─── SOURCE DATA ───
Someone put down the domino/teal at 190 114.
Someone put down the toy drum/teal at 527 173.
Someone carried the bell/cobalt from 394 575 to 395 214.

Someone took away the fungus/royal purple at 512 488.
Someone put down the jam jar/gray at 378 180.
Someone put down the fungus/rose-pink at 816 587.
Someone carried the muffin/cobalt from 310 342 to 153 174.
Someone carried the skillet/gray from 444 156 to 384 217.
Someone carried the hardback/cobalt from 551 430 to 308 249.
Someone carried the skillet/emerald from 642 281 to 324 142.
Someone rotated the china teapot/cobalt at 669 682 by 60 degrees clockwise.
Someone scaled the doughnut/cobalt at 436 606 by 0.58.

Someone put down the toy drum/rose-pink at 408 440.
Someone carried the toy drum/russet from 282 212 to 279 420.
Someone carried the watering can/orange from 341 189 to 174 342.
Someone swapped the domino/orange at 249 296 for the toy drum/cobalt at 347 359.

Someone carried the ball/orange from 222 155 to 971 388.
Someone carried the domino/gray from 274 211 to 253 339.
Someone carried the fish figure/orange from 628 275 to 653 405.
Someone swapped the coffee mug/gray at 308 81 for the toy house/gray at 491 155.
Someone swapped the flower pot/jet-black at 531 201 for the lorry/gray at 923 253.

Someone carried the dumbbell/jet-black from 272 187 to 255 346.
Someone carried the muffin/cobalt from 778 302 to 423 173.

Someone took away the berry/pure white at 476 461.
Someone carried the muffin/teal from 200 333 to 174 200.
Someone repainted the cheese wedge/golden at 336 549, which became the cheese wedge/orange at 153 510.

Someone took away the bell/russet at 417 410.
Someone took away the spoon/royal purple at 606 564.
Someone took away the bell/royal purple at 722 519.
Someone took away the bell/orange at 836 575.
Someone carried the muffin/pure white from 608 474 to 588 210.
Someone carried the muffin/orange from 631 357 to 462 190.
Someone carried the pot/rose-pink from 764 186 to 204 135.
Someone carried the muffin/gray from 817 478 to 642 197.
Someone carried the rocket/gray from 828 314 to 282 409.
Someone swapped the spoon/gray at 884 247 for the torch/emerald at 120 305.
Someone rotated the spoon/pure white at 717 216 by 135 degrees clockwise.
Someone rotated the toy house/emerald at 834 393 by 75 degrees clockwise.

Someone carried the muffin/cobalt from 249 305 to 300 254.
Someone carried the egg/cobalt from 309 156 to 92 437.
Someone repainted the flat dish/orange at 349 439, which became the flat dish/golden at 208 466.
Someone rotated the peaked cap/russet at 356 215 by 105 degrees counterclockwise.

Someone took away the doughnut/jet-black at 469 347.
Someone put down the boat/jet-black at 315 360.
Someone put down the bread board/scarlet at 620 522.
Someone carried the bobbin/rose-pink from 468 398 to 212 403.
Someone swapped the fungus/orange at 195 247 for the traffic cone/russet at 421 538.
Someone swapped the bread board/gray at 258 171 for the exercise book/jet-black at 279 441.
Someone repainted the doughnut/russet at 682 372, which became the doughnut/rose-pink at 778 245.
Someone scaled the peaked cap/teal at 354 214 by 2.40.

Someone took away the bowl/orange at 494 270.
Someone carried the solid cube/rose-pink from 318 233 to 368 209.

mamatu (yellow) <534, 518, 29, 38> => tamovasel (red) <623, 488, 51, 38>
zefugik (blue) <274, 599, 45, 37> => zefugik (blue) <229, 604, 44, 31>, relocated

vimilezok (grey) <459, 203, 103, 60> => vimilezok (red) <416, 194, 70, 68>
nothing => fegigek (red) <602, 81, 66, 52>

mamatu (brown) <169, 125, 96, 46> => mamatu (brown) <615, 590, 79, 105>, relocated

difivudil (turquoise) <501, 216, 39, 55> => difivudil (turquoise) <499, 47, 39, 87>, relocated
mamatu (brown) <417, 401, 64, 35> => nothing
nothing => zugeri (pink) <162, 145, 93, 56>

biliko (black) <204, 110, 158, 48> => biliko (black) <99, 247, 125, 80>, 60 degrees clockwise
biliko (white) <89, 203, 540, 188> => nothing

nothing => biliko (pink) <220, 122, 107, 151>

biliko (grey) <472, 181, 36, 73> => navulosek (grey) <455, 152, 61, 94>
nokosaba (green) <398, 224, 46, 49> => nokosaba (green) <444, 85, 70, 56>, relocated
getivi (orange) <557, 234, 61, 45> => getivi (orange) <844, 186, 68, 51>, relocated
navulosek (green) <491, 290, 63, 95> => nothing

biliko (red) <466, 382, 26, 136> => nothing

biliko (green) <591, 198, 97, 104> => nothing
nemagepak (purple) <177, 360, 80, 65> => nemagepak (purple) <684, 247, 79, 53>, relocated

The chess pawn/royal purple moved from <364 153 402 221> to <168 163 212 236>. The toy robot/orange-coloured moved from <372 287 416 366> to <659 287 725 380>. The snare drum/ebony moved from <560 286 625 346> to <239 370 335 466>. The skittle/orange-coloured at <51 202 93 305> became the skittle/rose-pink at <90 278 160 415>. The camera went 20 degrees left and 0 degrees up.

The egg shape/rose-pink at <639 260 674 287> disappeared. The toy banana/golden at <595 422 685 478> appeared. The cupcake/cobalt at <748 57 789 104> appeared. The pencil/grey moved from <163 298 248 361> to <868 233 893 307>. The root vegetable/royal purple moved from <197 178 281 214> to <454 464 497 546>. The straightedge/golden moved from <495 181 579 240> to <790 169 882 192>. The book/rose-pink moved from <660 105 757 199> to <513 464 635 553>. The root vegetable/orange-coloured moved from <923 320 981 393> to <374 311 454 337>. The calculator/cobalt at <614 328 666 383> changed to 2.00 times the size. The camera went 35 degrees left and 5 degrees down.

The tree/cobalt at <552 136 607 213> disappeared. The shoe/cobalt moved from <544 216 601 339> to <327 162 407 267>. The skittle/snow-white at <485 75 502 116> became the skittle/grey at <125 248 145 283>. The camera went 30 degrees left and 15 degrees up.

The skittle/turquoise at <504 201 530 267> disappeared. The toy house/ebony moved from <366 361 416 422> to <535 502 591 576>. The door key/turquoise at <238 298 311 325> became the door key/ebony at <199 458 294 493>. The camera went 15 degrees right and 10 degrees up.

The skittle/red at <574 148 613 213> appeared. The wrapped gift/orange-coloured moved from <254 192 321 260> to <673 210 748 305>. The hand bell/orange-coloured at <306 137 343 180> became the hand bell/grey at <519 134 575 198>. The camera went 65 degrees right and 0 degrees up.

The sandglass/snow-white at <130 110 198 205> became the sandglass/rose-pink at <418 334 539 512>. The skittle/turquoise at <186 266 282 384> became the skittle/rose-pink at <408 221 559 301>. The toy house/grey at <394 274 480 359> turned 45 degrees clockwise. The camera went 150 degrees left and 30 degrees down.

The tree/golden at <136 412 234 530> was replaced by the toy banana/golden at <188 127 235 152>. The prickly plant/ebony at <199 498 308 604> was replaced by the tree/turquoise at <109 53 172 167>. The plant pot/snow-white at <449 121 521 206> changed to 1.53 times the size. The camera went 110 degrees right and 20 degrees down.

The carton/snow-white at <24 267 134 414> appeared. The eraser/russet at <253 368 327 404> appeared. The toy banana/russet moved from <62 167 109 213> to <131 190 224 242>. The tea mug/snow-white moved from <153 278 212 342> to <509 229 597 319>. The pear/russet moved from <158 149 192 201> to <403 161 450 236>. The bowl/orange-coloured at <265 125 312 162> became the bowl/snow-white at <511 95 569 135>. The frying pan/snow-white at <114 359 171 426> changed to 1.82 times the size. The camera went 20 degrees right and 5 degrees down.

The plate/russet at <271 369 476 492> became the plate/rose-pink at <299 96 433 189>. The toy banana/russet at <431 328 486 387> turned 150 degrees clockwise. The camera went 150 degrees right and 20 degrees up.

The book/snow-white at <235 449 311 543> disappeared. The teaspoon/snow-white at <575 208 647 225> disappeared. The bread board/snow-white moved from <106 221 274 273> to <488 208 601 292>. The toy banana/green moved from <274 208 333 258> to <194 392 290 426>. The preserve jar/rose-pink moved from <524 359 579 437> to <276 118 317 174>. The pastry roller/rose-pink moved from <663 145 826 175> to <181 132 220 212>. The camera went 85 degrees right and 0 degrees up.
───
Emit, unaltered, the lines from the top of the listing down through the line that holds "Someone put down the toy drum/teal"; emit nothing else.

Someone put down the domino/teal at 190 114.
Someone put down the toy drum/teal at 527 173.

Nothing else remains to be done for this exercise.